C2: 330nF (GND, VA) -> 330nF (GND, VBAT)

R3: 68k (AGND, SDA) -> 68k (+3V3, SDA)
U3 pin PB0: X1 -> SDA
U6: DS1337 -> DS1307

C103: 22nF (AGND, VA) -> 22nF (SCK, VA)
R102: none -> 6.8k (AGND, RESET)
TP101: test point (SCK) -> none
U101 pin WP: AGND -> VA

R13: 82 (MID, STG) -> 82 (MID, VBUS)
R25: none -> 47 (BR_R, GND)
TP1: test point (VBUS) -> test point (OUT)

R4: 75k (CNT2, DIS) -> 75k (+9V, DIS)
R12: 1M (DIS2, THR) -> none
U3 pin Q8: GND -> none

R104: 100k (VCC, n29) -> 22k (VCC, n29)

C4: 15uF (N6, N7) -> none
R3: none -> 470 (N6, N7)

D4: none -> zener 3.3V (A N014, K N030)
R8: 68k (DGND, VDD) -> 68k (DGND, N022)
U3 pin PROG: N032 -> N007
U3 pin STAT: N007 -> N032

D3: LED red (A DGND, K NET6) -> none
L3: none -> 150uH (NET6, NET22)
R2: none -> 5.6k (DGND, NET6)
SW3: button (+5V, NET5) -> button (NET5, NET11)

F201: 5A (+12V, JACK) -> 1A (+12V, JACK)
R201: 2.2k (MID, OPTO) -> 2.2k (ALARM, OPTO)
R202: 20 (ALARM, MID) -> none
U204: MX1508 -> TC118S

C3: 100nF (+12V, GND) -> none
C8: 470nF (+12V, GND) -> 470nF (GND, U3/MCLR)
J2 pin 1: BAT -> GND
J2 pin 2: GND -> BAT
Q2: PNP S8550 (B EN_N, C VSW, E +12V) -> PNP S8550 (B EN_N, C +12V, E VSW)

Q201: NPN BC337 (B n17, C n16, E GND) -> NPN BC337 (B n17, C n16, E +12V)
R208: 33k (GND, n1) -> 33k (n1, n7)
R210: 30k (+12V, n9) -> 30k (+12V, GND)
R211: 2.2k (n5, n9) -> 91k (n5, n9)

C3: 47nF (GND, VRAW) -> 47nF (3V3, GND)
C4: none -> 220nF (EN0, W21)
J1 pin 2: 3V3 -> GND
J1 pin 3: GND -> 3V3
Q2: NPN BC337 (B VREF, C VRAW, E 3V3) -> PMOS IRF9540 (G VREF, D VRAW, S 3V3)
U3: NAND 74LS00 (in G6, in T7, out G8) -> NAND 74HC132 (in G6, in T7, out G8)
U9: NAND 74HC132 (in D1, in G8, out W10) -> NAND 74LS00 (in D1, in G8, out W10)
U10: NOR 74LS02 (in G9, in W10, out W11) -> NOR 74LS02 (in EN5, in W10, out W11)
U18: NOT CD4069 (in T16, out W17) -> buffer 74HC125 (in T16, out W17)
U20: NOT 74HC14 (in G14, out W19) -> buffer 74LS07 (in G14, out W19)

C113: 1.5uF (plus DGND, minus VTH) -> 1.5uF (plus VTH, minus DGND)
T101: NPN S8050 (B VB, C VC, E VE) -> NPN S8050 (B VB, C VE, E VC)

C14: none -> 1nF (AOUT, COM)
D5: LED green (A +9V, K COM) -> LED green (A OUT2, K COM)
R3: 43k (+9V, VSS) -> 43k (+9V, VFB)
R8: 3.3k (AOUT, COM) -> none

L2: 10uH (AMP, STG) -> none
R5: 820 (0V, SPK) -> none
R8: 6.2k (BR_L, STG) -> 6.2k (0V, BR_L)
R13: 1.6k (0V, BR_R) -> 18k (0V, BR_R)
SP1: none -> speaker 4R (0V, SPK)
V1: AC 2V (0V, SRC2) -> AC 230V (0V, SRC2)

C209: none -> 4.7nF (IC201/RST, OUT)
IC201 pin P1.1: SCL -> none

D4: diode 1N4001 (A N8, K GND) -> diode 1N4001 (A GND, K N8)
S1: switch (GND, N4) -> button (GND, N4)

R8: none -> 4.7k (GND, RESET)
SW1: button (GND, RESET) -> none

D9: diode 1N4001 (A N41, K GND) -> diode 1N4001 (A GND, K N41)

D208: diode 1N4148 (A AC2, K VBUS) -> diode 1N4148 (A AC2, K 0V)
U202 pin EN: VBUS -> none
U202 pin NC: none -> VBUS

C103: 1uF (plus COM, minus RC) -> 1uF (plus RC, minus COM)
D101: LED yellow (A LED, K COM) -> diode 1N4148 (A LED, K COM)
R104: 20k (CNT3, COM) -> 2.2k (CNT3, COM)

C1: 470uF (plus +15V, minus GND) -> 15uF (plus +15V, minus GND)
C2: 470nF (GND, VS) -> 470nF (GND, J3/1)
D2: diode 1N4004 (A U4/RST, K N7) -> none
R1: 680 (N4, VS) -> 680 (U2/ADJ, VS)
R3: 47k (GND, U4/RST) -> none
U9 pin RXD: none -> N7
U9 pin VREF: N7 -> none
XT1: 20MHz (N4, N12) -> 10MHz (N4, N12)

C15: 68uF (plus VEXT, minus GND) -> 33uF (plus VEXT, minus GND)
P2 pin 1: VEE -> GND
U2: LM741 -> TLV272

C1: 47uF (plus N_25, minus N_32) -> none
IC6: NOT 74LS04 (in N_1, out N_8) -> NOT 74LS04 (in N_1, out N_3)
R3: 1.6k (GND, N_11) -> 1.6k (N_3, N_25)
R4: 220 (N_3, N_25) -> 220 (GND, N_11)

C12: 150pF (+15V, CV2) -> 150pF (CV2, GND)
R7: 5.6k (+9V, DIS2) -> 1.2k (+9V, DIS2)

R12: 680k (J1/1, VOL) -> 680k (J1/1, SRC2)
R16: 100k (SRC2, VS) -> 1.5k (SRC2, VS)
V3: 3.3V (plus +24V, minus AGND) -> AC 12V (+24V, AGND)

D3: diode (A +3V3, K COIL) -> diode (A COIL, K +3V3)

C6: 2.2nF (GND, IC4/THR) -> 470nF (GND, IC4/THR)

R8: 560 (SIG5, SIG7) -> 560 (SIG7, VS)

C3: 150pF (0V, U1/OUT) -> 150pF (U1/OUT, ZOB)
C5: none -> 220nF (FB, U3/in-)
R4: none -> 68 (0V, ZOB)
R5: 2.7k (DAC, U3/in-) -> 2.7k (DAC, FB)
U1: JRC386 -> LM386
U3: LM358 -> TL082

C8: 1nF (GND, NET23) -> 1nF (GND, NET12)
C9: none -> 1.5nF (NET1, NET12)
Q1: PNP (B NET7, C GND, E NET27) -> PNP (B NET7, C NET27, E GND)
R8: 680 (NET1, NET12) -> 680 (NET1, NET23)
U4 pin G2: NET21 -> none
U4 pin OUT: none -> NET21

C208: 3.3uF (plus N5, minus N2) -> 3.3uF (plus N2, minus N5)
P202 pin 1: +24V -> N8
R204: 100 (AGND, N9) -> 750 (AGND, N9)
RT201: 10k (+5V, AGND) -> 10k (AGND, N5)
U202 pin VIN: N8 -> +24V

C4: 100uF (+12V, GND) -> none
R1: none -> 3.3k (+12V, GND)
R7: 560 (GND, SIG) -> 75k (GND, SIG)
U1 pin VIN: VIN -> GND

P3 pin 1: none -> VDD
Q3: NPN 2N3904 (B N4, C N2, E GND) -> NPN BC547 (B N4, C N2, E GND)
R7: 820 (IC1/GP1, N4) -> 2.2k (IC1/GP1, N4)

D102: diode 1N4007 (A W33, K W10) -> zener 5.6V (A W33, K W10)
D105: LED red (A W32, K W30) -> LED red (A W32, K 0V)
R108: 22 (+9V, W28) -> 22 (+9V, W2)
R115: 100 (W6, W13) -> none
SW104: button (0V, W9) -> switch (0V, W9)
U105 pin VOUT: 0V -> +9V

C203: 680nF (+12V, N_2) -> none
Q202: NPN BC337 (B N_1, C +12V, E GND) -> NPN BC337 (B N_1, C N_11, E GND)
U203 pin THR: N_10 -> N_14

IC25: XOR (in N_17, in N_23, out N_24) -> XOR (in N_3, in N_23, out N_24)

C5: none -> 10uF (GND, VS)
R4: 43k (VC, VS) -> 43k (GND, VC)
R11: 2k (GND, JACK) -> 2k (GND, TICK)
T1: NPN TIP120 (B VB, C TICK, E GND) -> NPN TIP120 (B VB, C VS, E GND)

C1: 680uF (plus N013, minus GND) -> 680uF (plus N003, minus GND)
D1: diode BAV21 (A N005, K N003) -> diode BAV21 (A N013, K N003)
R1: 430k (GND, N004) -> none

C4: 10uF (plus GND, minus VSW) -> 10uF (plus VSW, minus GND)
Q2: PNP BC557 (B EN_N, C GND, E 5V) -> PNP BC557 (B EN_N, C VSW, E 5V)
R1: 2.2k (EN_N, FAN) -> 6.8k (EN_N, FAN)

◇ ◇ ◇

• _Instructions to follow_
Can you repeat, word for word, every line above from the one containing "U202 pin EN: VBUS -> none" down to the one containing "P2 pin 1: VEE -> GND", including both?

• _Answer to the problem_
U202 pin EN: VBUS -> none
U202 pin NC: none -> VBUS

C103: 1uF (plus COM, minus RC) -> 1uF (plus RC, minus COM)
D101: LED yellow (A LED, K COM) -> diode 1N4148 (A LED, K COM)
R104: 20k (CNT3, COM) -> 2.2k (CNT3, COM)

C1: 470uF (plus +15V, minus GND) -> 15uF (plus +15V, minus GND)
C2: 470nF (GND, VS) -> 470nF (GND, J3/1)
D2: diode 1N4004 (A U4/RST, K N7) -> none
R1: 680 (N4, VS) -> 680 (U2/ADJ, VS)
R3: 47k (GND, U4/RST) -> none
U9 pin RXD: none -> N7
U9 pin VREF: N7 -> none
XT1: 20MHz (N4, N12) -> 10MHz (N4, N12)

C15: 68uF (plus VEXT, minus GND) -> 33uF (plus VEXT, minus GND)
P2 pin 1: VEE -> GND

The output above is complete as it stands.